Task details → Swap "black line" for "gray line" in the entries from the line with "red arrow: rotated 30 degrees clockwise" to the line with "cyan trapezoid at", and give those lines back with nothing else changed. Leave the picture lines out of your answer.

Supplied records →

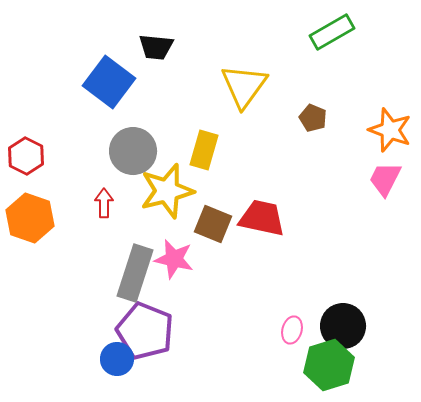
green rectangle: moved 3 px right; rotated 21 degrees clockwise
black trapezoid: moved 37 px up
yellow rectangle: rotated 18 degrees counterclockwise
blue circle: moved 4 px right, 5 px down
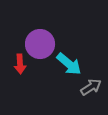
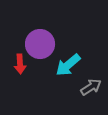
cyan arrow: moved 1 px left, 1 px down; rotated 100 degrees clockwise
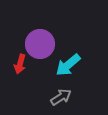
red arrow: rotated 18 degrees clockwise
gray arrow: moved 30 px left, 10 px down
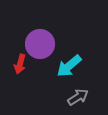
cyan arrow: moved 1 px right, 1 px down
gray arrow: moved 17 px right
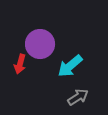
cyan arrow: moved 1 px right
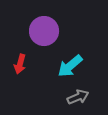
purple circle: moved 4 px right, 13 px up
gray arrow: rotated 10 degrees clockwise
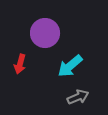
purple circle: moved 1 px right, 2 px down
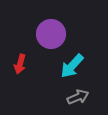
purple circle: moved 6 px right, 1 px down
cyan arrow: moved 2 px right; rotated 8 degrees counterclockwise
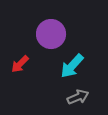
red arrow: rotated 30 degrees clockwise
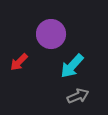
red arrow: moved 1 px left, 2 px up
gray arrow: moved 1 px up
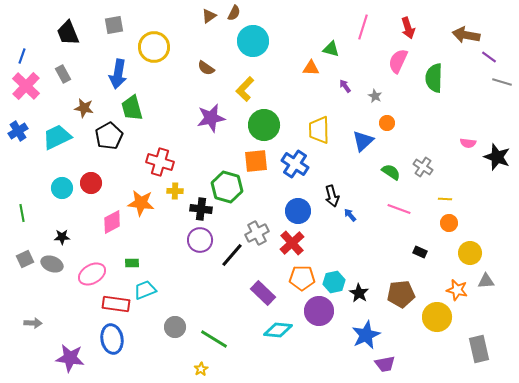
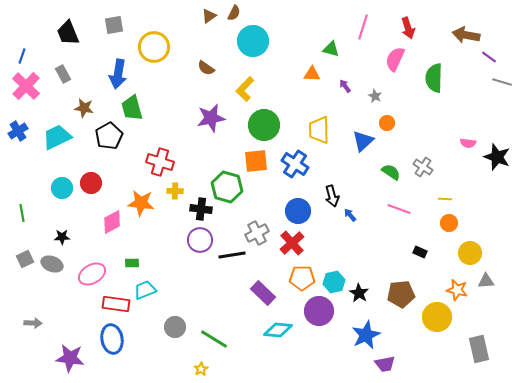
pink semicircle at (398, 61): moved 3 px left, 2 px up
orange triangle at (311, 68): moved 1 px right, 6 px down
black line at (232, 255): rotated 40 degrees clockwise
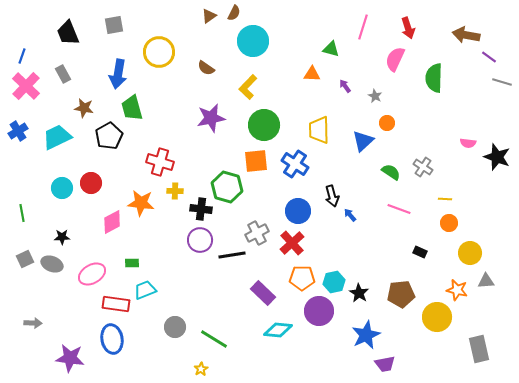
yellow circle at (154, 47): moved 5 px right, 5 px down
yellow L-shape at (245, 89): moved 3 px right, 2 px up
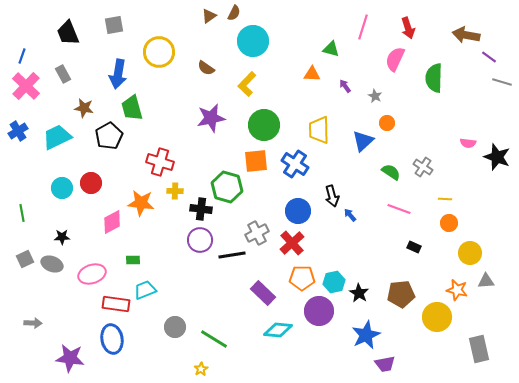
yellow L-shape at (248, 87): moved 1 px left, 3 px up
black rectangle at (420, 252): moved 6 px left, 5 px up
green rectangle at (132, 263): moved 1 px right, 3 px up
pink ellipse at (92, 274): rotated 12 degrees clockwise
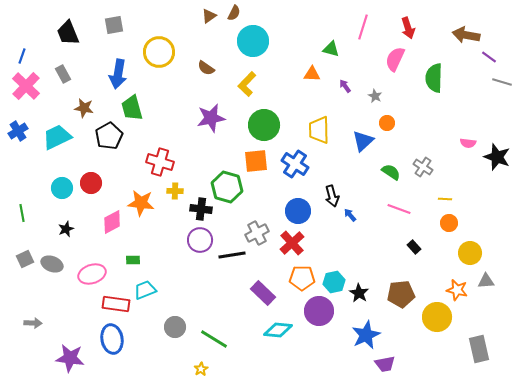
black star at (62, 237): moved 4 px right, 8 px up; rotated 21 degrees counterclockwise
black rectangle at (414, 247): rotated 24 degrees clockwise
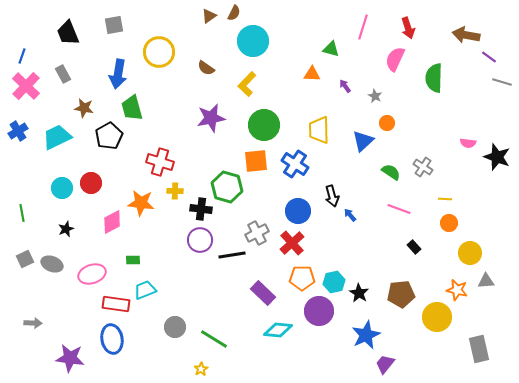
purple trapezoid at (385, 364): rotated 140 degrees clockwise
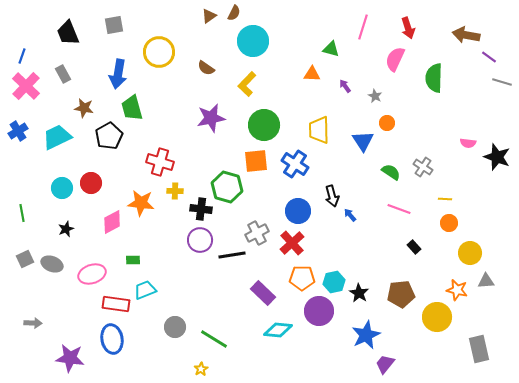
blue triangle at (363, 141): rotated 20 degrees counterclockwise
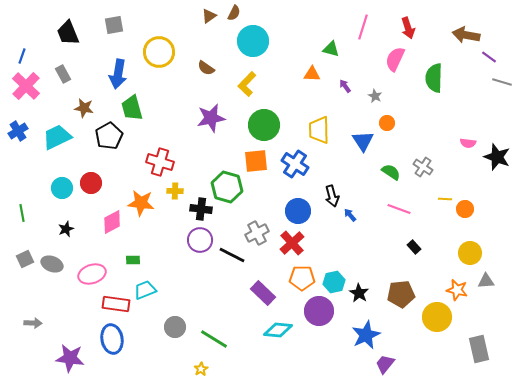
orange circle at (449, 223): moved 16 px right, 14 px up
black line at (232, 255): rotated 36 degrees clockwise
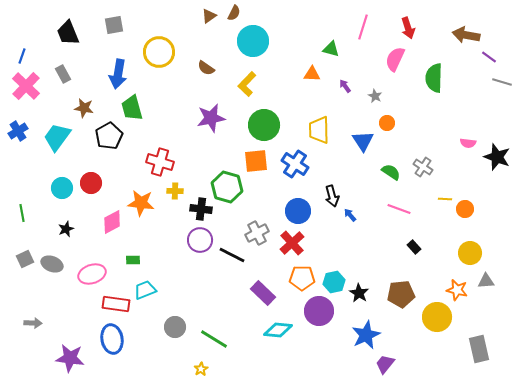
cyan trapezoid at (57, 137): rotated 28 degrees counterclockwise
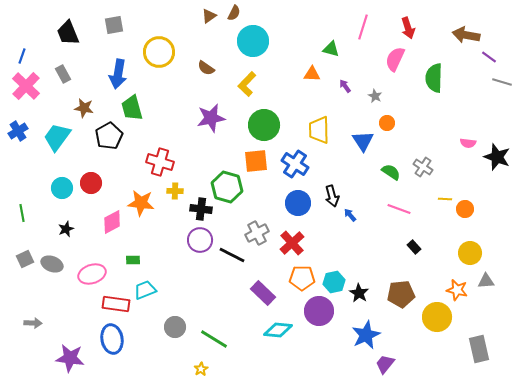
blue circle at (298, 211): moved 8 px up
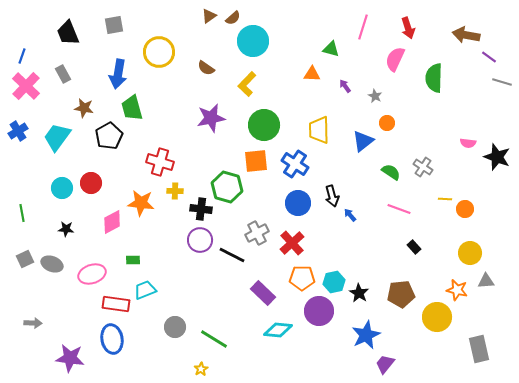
brown semicircle at (234, 13): moved 1 px left, 5 px down; rotated 21 degrees clockwise
blue triangle at (363, 141): rotated 25 degrees clockwise
black star at (66, 229): rotated 28 degrees clockwise
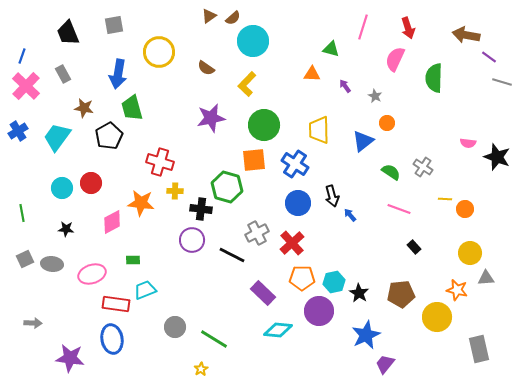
orange square at (256, 161): moved 2 px left, 1 px up
purple circle at (200, 240): moved 8 px left
gray ellipse at (52, 264): rotated 15 degrees counterclockwise
gray triangle at (486, 281): moved 3 px up
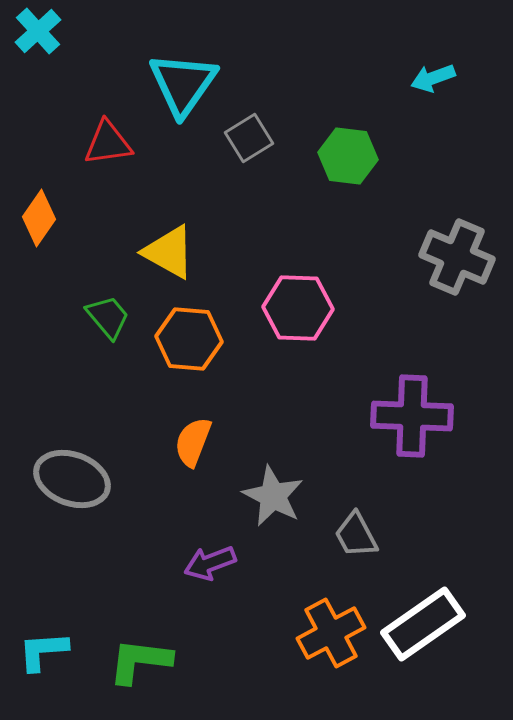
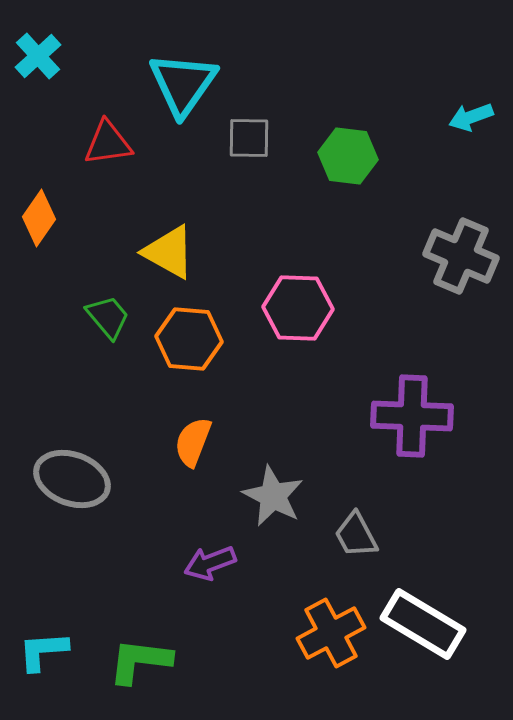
cyan cross: moved 25 px down
cyan arrow: moved 38 px right, 39 px down
gray square: rotated 33 degrees clockwise
gray cross: moved 4 px right, 1 px up
white rectangle: rotated 66 degrees clockwise
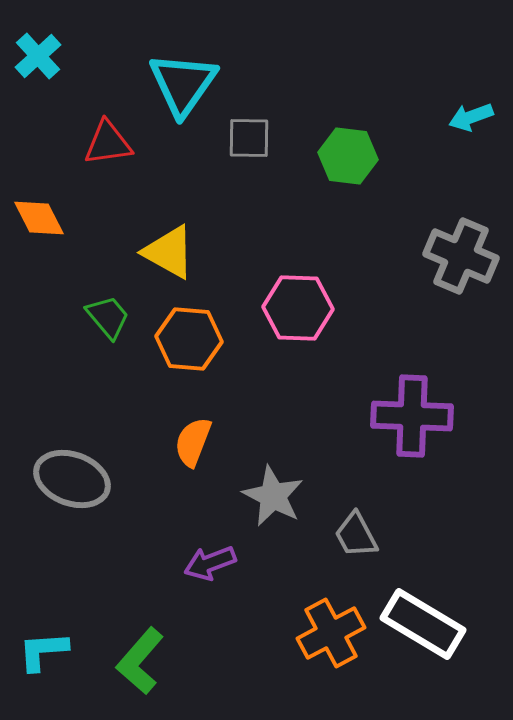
orange diamond: rotated 62 degrees counterclockwise
green L-shape: rotated 56 degrees counterclockwise
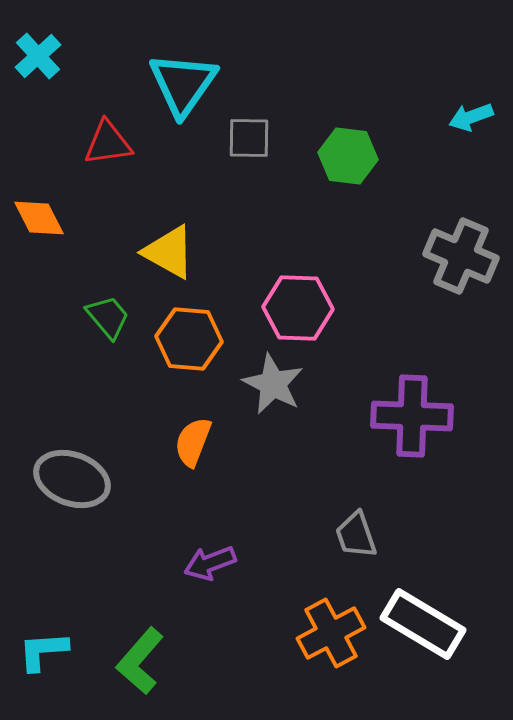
gray star: moved 112 px up
gray trapezoid: rotated 9 degrees clockwise
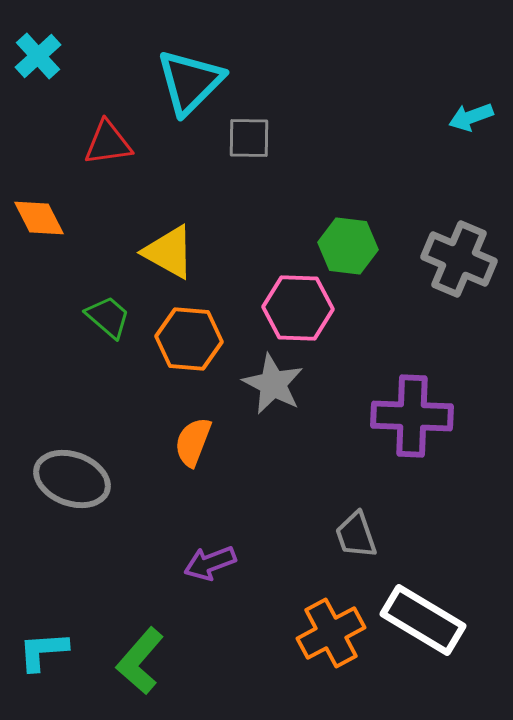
cyan triangle: moved 7 px right, 2 px up; rotated 10 degrees clockwise
green hexagon: moved 90 px down
gray cross: moved 2 px left, 3 px down
green trapezoid: rotated 9 degrees counterclockwise
white rectangle: moved 4 px up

Solution for this exercise →
red arrow: rotated 30 degrees clockwise
red arrow: moved 1 px left, 2 px up
gray arrow: moved 1 px up
pink semicircle at (398, 61): moved 3 px left, 2 px up
orange triangle at (311, 68): moved 1 px right, 6 px down
gray line at (232, 255): rotated 40 degrees clockwise
yellow circle at (154, 47): moved 5 px right, 5 px down
yellow L-shape at (245, 89): moved 3 px right, 2 px up
yellow L-shape at (248, 87): moved 1 px left, 3 px up
black rectangle at (420, 252): moved 6 px left, 5 px up
green rectangle at (132, 263): moved 1 px right, 3 px up
pink ellipse at (92, 274): rotated 12 degrees clockwise
black star at (62, 237): moved 4 px right, 8 px up; rotated 21 degrees counterclockwise
black rectangle at (414, 247): rotated 24 degrees clockwise
purple trapezoid at (385, 364): rotated 140 degrees clockwise
blue triangle at (363, 141): rotated 20 degrees counterclockwise
orange circle at (449, 223): moved 16 px right, 14 px up
gray line at (232, 255): rotated 36 degrees clockwise
cyan trapezoid at (57, 137): rotated 28 degrees counterclockwise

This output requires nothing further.